#### Dataset entries ####
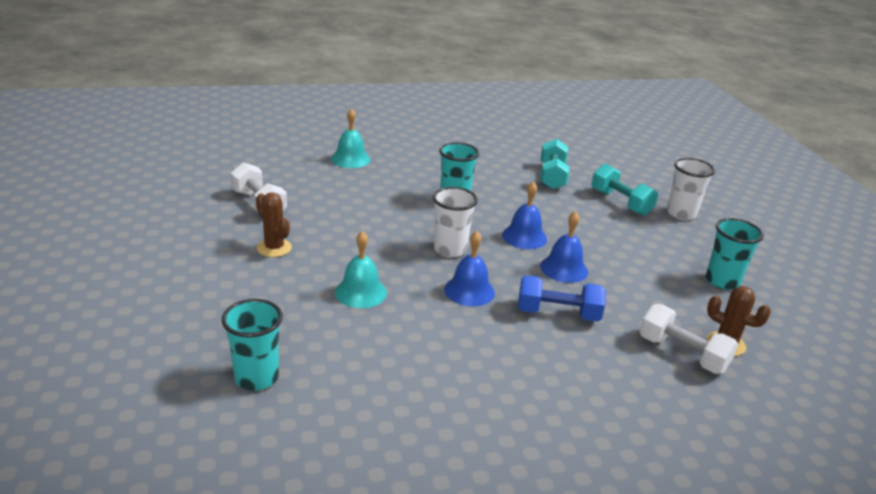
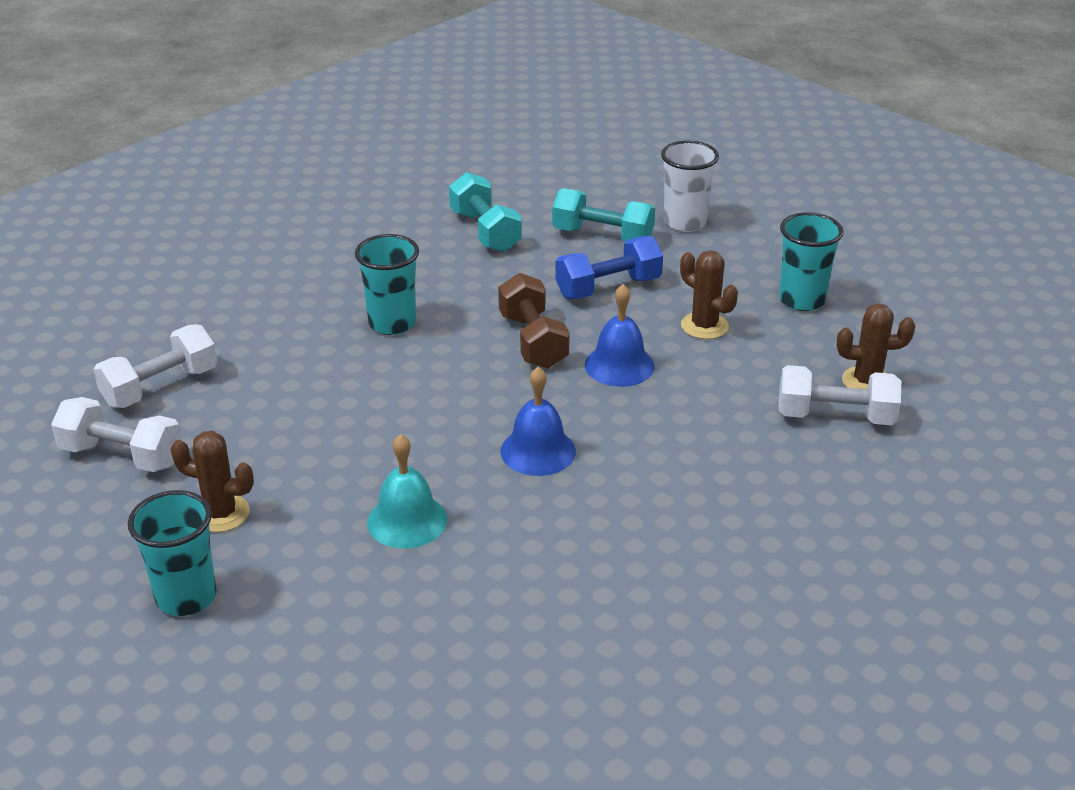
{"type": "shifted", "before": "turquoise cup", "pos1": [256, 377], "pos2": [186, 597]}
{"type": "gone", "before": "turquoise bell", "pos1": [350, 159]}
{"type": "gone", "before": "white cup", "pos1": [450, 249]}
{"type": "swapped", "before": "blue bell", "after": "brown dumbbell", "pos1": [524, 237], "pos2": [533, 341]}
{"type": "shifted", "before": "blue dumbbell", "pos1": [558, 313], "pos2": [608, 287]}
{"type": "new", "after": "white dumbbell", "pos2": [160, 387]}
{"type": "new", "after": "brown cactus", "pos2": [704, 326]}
####
Requirement:
Filter the data down to the lines that contain the string "white", and copy them.

Answer to the exercise:
{"type": "gone", "before": "white cup", "pos1": [450, 249]}
{"type": "new", "after": "white dumbbell", "pos2": [160, 387]}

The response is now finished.